---------- Data for processing ----------

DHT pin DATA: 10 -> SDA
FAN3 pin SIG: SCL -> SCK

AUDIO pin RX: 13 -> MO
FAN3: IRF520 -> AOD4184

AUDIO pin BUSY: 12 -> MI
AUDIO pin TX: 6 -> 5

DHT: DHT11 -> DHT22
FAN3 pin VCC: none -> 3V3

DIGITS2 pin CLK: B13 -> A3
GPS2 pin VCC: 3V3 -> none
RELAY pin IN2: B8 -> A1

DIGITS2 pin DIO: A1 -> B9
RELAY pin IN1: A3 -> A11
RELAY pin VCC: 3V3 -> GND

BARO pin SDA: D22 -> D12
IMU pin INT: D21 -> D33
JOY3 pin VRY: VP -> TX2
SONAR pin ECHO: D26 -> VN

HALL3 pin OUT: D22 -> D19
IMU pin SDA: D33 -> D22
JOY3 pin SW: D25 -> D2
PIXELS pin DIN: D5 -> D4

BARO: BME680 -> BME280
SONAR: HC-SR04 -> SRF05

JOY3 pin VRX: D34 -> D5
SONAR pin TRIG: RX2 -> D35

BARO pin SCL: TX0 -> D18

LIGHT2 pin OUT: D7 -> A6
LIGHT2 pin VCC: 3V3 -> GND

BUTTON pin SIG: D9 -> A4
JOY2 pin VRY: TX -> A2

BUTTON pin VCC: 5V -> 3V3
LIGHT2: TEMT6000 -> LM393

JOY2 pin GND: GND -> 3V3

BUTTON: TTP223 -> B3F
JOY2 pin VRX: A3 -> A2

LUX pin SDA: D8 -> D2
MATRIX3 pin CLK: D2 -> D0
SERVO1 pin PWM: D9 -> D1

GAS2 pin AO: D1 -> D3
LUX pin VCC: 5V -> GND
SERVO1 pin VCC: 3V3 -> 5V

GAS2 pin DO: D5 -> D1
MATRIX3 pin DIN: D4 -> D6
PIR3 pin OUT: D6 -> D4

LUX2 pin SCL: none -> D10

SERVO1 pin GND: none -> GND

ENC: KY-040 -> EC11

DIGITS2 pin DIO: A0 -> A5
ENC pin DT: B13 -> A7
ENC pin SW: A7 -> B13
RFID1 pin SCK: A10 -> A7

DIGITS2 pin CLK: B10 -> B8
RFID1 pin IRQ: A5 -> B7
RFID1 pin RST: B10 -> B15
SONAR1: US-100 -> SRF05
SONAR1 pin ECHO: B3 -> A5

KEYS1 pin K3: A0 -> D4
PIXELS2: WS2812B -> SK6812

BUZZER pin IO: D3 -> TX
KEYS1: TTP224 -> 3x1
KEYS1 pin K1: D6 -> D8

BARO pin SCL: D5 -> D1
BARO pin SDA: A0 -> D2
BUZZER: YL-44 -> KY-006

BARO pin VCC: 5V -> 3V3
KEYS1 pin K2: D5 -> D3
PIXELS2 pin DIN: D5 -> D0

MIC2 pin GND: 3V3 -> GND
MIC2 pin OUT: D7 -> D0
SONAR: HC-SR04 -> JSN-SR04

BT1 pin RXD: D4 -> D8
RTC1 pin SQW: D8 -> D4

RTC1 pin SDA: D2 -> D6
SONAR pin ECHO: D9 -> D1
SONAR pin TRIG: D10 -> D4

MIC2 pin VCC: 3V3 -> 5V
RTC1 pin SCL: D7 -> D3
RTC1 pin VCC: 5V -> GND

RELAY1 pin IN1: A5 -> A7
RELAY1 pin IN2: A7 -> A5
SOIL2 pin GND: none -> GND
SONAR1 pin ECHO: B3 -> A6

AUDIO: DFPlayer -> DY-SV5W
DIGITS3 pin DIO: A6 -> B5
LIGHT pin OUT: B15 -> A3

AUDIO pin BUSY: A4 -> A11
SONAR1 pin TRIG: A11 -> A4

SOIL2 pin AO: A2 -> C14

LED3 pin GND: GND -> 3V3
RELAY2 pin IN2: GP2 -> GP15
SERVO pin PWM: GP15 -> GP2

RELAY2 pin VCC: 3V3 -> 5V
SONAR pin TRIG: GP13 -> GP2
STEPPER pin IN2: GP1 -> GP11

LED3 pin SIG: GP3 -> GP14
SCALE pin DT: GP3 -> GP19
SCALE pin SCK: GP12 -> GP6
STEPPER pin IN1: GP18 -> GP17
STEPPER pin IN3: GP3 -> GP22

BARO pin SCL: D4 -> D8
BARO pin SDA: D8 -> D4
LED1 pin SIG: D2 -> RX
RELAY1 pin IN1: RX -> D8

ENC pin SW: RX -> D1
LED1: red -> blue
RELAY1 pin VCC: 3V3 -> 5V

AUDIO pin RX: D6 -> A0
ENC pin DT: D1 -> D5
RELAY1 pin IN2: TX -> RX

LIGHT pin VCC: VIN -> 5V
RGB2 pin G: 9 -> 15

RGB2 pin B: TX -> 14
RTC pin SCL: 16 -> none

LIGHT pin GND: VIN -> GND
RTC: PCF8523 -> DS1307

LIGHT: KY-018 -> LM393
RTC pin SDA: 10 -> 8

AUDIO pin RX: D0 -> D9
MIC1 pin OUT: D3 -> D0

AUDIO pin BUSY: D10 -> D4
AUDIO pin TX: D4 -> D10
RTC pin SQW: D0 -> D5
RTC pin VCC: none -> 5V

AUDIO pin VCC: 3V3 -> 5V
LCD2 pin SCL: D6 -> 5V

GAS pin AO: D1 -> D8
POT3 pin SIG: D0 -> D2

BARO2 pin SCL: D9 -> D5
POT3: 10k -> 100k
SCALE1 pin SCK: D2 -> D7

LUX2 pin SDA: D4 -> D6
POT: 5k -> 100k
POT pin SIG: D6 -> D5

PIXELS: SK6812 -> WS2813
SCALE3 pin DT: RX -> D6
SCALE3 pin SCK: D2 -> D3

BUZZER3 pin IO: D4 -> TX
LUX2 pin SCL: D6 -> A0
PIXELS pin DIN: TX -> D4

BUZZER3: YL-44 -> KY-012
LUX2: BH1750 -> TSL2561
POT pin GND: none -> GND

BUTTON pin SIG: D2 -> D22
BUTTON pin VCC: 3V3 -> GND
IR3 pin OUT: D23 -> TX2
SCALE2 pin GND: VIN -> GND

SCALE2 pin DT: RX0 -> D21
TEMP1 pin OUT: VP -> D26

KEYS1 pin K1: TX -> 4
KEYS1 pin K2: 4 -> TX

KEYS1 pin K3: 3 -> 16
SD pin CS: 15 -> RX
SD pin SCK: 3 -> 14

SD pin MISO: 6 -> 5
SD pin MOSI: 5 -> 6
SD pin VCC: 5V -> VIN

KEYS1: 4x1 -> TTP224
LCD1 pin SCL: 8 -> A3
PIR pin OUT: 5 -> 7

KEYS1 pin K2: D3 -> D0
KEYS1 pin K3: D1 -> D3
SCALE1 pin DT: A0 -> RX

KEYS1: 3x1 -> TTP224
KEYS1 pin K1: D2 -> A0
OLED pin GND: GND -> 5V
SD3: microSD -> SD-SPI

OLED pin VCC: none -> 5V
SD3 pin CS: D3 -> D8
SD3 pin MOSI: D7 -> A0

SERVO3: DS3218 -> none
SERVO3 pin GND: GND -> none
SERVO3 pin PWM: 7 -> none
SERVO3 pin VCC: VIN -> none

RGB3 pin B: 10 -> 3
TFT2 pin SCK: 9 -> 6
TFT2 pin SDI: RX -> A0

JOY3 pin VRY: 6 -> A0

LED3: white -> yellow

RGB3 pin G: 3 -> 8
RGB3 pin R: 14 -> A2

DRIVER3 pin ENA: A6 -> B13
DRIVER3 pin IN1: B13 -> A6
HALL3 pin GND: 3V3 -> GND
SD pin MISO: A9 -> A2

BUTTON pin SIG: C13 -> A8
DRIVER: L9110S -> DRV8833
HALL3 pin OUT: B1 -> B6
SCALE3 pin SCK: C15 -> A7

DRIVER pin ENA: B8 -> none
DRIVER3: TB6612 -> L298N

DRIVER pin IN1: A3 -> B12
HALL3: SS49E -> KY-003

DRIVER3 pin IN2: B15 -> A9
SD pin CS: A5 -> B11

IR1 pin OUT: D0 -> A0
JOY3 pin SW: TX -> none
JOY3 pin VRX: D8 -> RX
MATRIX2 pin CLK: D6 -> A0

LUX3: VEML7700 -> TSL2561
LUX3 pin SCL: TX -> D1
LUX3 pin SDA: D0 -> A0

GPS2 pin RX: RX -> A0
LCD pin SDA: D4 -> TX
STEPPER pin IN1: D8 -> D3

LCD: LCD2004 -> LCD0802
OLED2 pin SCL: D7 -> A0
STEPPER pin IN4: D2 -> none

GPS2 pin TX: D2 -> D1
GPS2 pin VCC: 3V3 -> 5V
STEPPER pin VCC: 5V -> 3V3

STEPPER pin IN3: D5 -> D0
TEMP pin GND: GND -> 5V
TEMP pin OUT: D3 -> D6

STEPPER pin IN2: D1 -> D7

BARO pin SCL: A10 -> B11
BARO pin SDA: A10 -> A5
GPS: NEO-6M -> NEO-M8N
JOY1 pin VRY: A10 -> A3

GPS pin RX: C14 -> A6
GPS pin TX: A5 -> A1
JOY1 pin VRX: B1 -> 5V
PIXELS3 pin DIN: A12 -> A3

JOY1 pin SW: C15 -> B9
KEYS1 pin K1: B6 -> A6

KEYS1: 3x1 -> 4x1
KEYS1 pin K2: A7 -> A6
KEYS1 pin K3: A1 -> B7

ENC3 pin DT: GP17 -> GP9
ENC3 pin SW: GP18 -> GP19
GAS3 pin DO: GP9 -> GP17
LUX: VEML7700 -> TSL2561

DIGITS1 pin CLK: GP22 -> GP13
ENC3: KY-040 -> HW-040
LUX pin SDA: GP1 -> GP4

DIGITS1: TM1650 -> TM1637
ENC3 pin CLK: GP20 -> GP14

----------

### [Task]
What lines in the records above include the string "AUDIO"? Copy each one.

### [Result below]
AUDIO pin RX: 13 -> MO
AUDIO pin BUSY: 12 -> MI
AUDIO pin TX: 6 -> 5
AUDIO: DFPlayer -> DY-SV5W
AUDIO pin BUSY: A4 -> A11
AUDIO pin RX: D6 -> A0
AUDIO pin RX: D0 -> D9
AUDIO pin BUSY: D10 -> D4
AUDIO pin TX: D4 -> D10
AUDIO pin VCC: 3V3 -> 5V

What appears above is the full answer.